(RECORD EXTRACTS):
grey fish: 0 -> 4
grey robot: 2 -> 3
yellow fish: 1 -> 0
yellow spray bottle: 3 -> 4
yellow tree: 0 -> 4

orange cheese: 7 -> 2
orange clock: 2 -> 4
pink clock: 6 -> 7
--
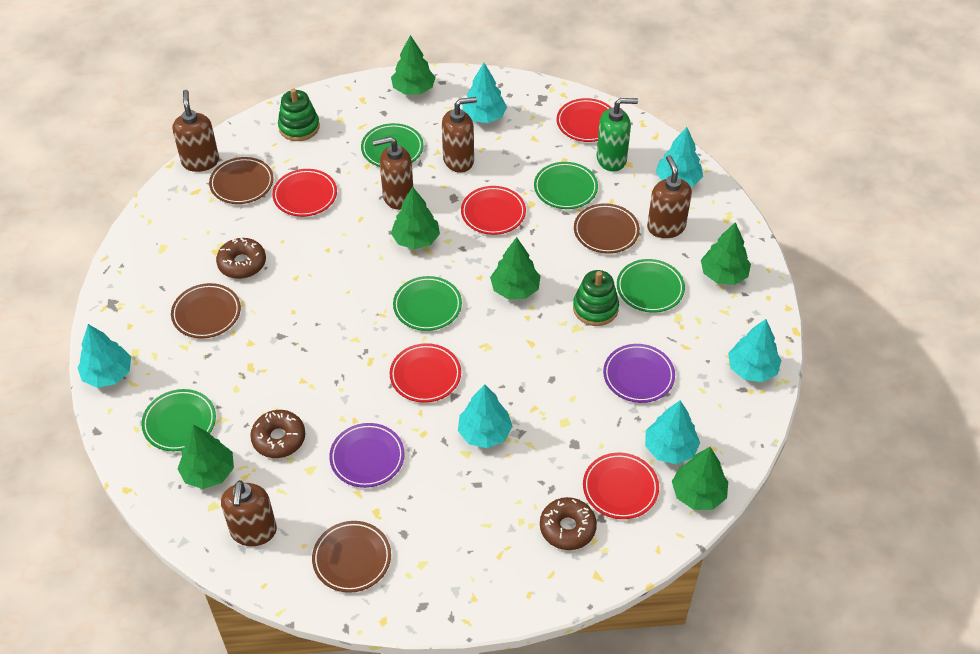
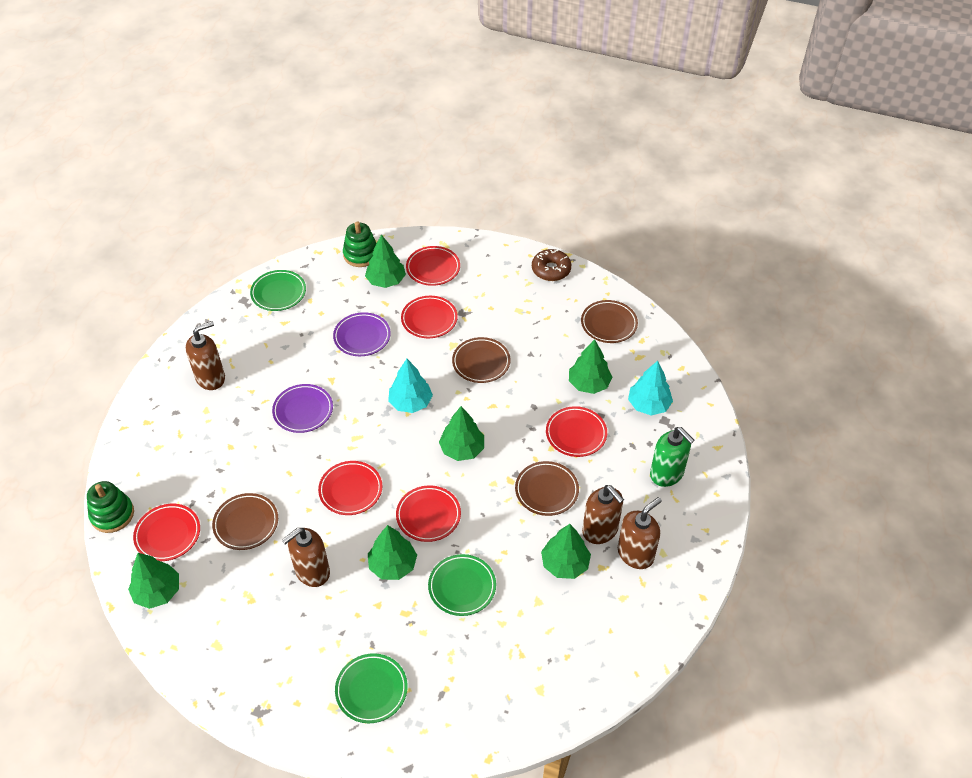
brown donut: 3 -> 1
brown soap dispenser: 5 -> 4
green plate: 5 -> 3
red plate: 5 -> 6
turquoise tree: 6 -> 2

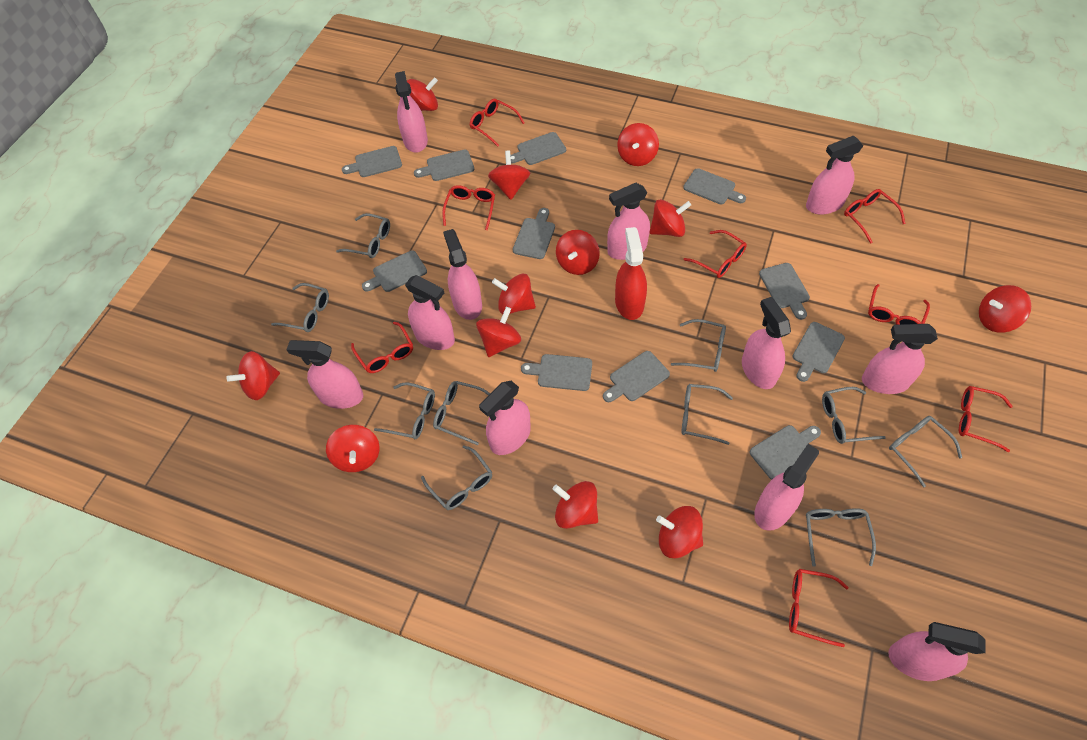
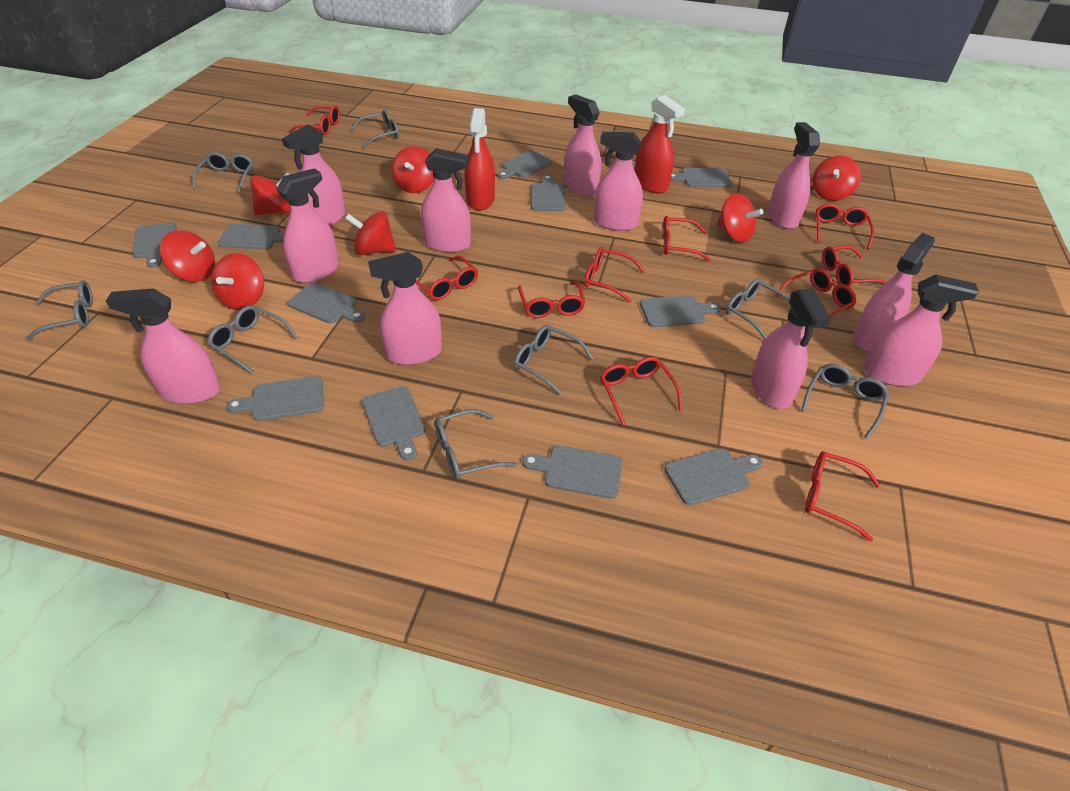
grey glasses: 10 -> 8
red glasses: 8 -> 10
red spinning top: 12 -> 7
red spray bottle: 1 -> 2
...
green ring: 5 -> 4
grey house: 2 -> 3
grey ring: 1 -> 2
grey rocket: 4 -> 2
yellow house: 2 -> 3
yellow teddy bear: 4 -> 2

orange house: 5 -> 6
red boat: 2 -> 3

(EXERCISE DIRECTIONS): Your answer should be the lines of the listing above between the line holding "yellow fish: 1 -> 0" and the line holding "pink clock: 6 -> 7", inclusive, restated word for word and alone.

(RESPONSE BOX):
yellow fish: 1 -> 0
yellow spray bottle: 3 -> 4
yellow tree: 0 -> 4

orange cheese: 7 -> 2
orange clock: 2 -> 4
pink clock: 6 -> 7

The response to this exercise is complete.